DESCRIPTION OF THE TASK :: Using only the entries below, copy exactly the lines that begin at the one with "C6: none -> 10nF (LEDK, VCC)" and end at the one with "R8: none -> 680k (VB3, VCC)", both included. Drop the pictures.

─── INPUT DATA

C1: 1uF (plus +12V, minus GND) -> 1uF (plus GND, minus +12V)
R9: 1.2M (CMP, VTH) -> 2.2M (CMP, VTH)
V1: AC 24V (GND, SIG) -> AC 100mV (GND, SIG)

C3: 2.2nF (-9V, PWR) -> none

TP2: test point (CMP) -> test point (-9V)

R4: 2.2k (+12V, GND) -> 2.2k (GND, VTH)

──────
─── INPUT DATA

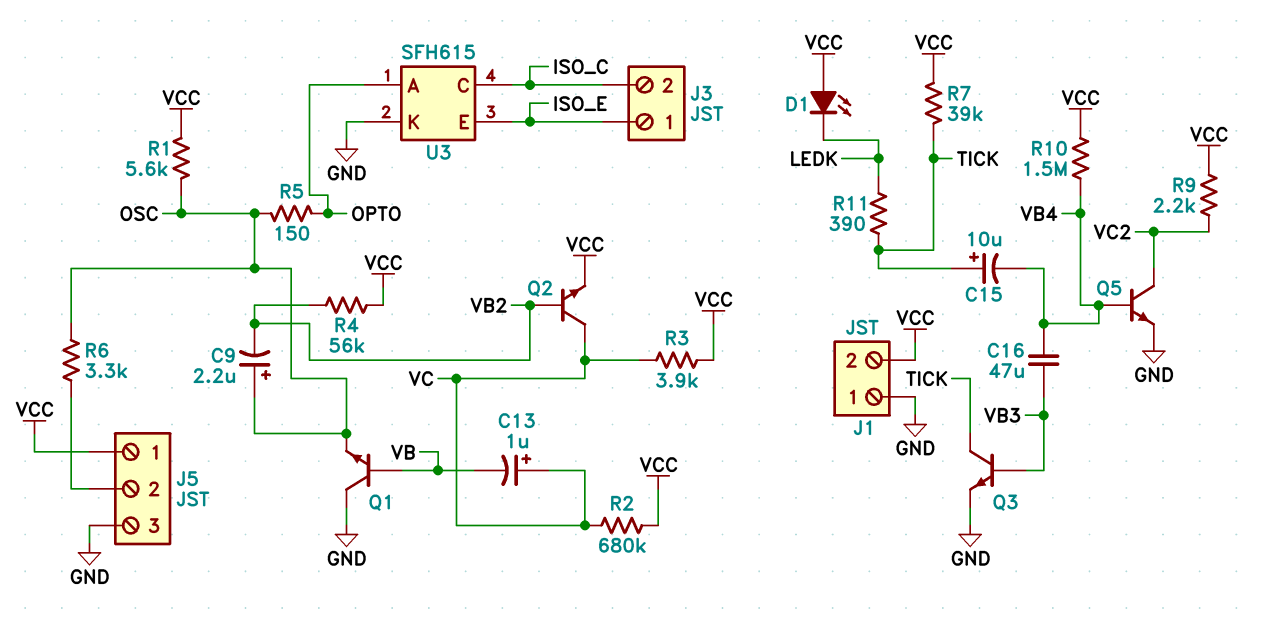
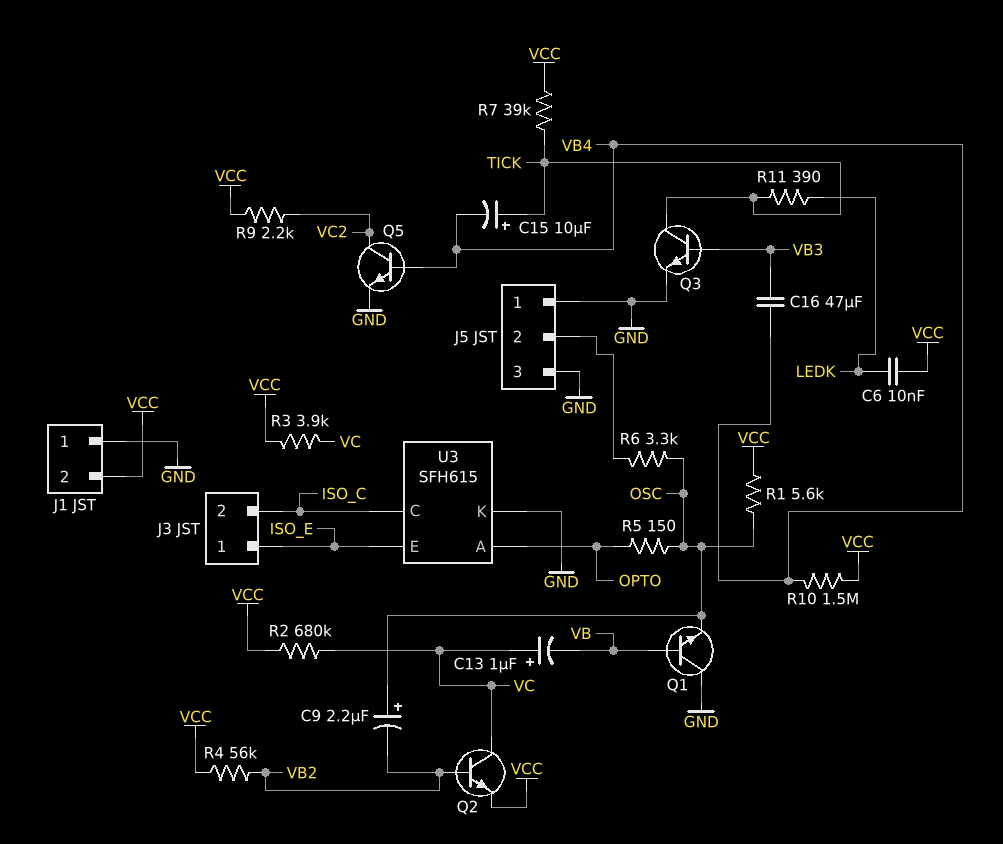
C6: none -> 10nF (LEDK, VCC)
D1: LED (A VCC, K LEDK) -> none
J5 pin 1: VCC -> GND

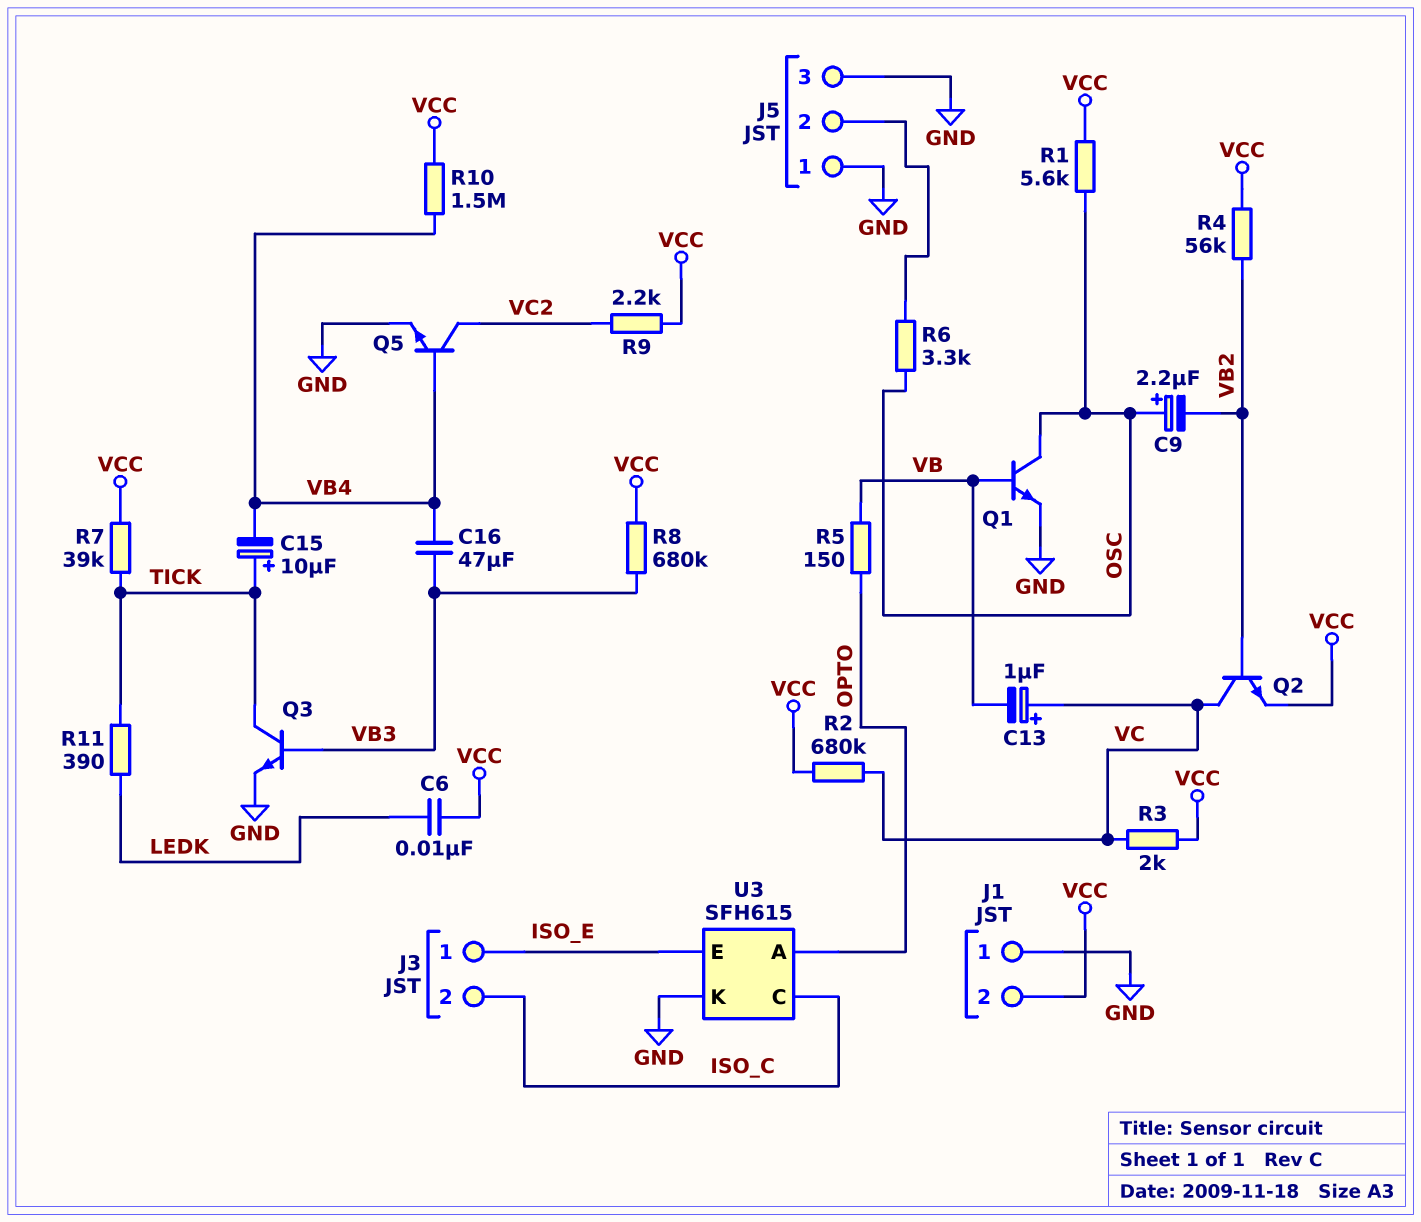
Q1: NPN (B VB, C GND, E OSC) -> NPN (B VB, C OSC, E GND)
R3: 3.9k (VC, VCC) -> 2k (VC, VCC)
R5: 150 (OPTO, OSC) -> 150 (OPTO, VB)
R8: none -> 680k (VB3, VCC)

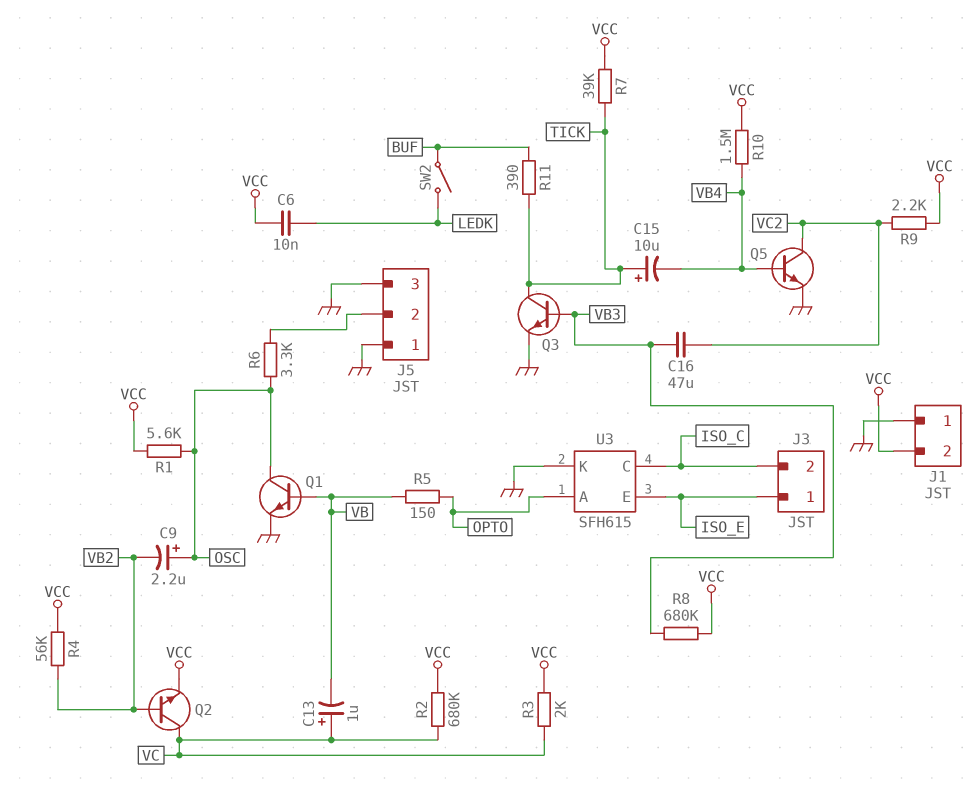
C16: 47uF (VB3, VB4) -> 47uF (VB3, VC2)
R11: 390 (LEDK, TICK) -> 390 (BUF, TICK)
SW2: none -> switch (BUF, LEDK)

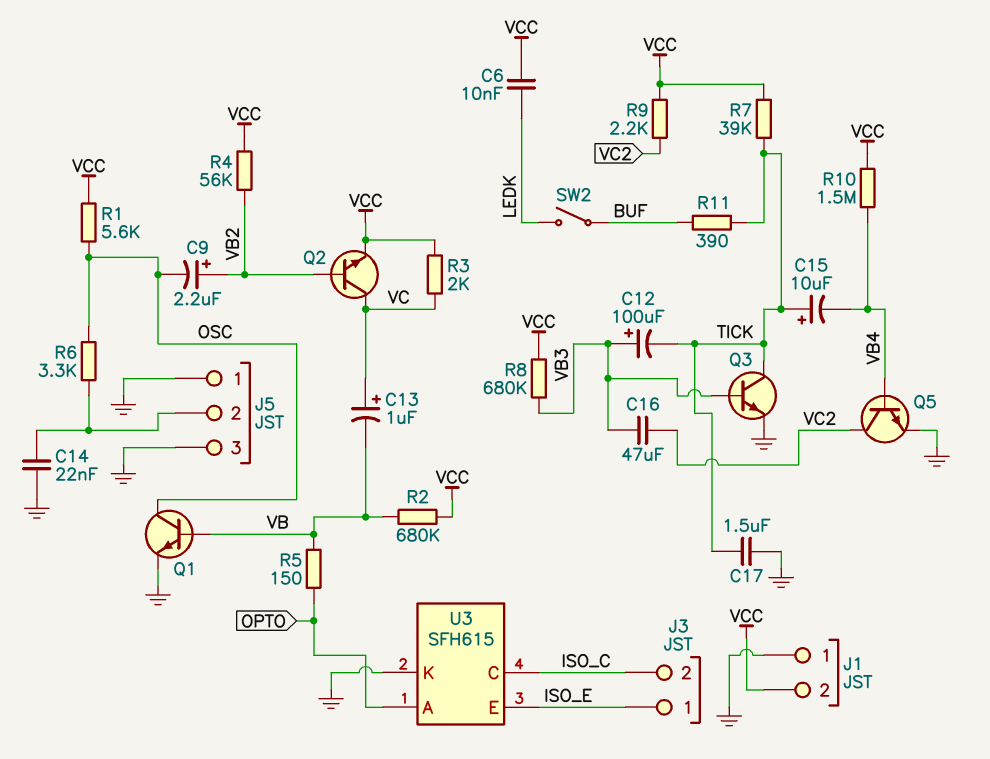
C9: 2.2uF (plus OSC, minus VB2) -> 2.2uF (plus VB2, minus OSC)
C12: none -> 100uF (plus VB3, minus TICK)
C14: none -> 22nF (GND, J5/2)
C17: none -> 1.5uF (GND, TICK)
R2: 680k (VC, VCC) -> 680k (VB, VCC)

──────

THE COMPLETED TASK ::
C6: none -> 10nF (LEDK, VCC)
D1: LED (A VCC, K LEDK) -> none
J5 pin 1: VCC -> GND

Q1: NPN (B VB, C GND, E OSC) -> NPN (B VB, C OSC, E GND)
R3: 3.9k (VC, VCC) -> 2k (VC, VCC)
R5: 150 (OPTO, OSC) -> 150 (OPTO, VB)
R8: none -> 680k (VB3, VCC)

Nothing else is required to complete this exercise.